- Action item
For this exercise, copy out each line of the material below that includes "green".

- Records shown

_____

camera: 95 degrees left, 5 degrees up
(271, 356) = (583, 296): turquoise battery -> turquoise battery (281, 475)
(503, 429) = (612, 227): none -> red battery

_____

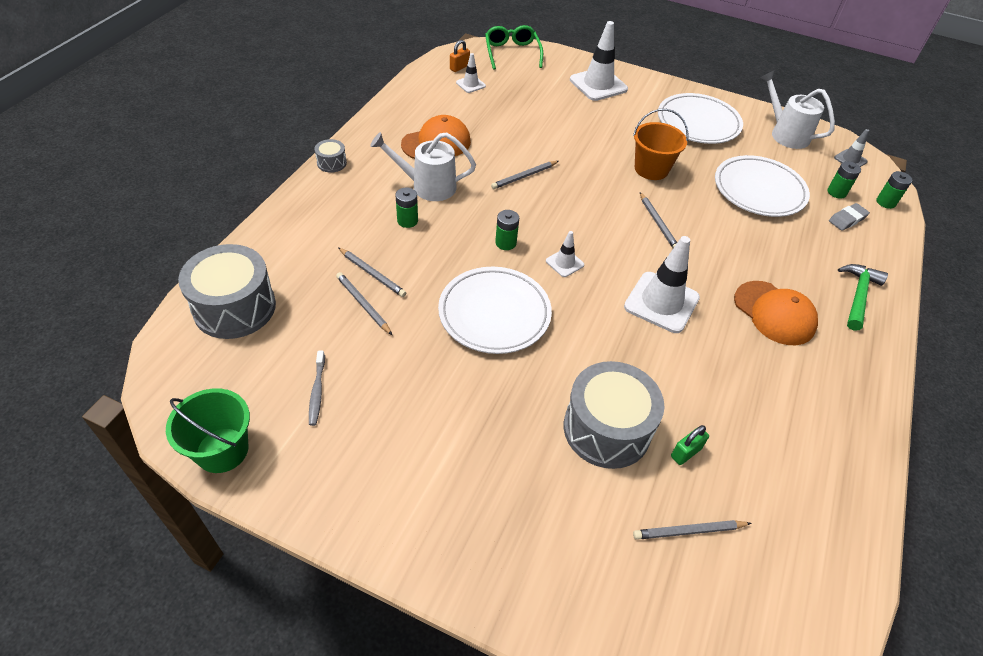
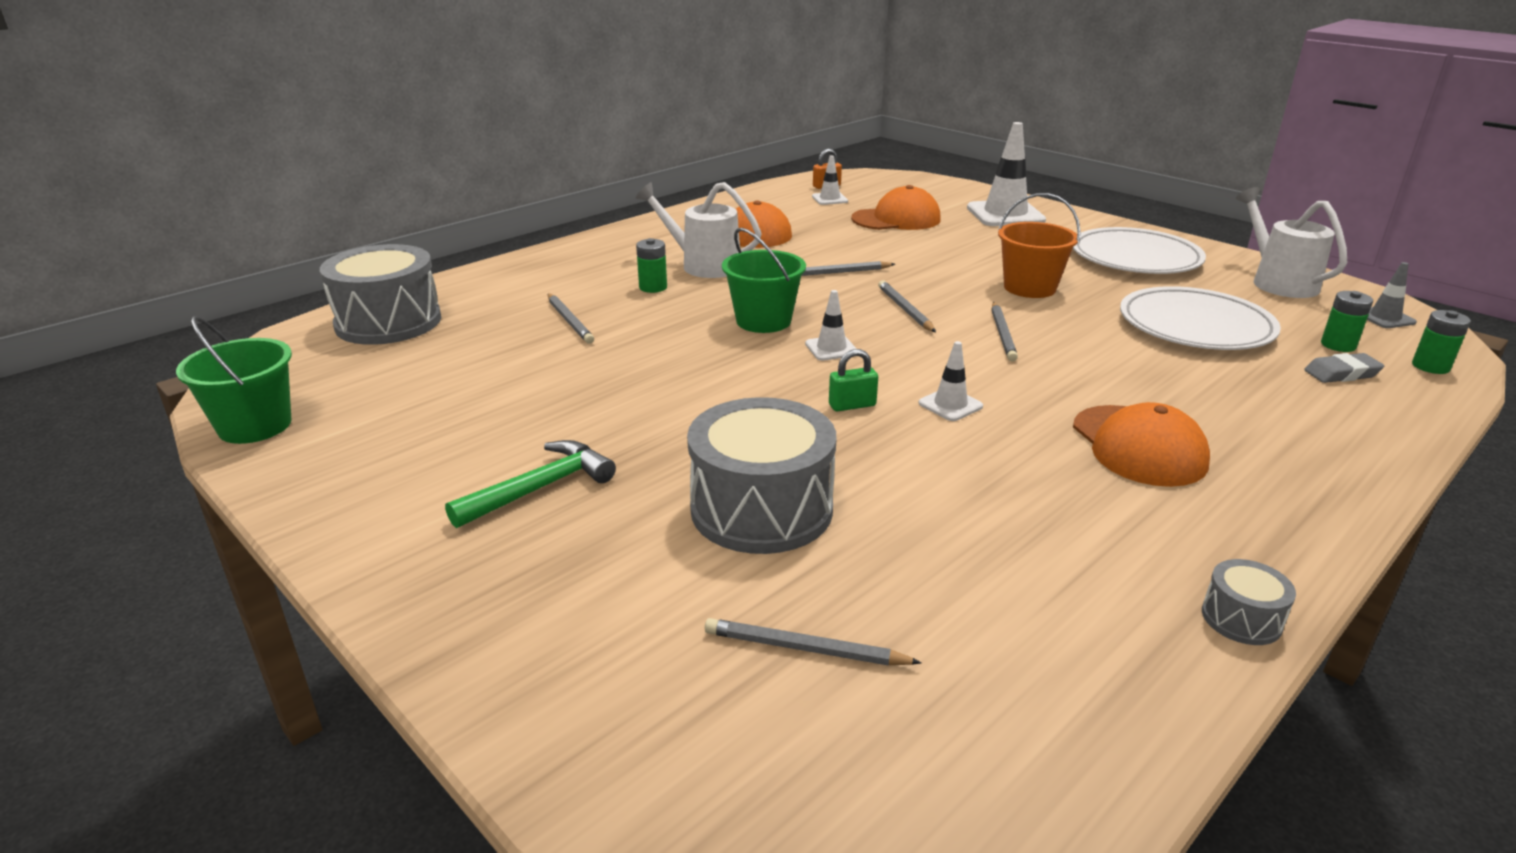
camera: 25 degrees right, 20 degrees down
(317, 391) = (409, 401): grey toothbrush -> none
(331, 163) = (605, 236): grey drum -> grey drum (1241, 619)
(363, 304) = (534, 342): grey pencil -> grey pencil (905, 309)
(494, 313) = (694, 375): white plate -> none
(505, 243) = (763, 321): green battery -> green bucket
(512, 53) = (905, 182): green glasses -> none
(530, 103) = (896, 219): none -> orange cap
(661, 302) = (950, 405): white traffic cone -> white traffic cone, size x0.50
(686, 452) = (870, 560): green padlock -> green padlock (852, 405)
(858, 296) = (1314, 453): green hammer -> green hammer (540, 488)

_____

- Exercise answer
(505, 243) = (763, 321): green battery -> green bucket
(512, 53) = (905, 182): green glasses -> none
(686, 452) = (870, 560): green padlock -> green padlock (852, 405)
(858, 296) = (1314, 453): green hammer -> green hammer (540, 488)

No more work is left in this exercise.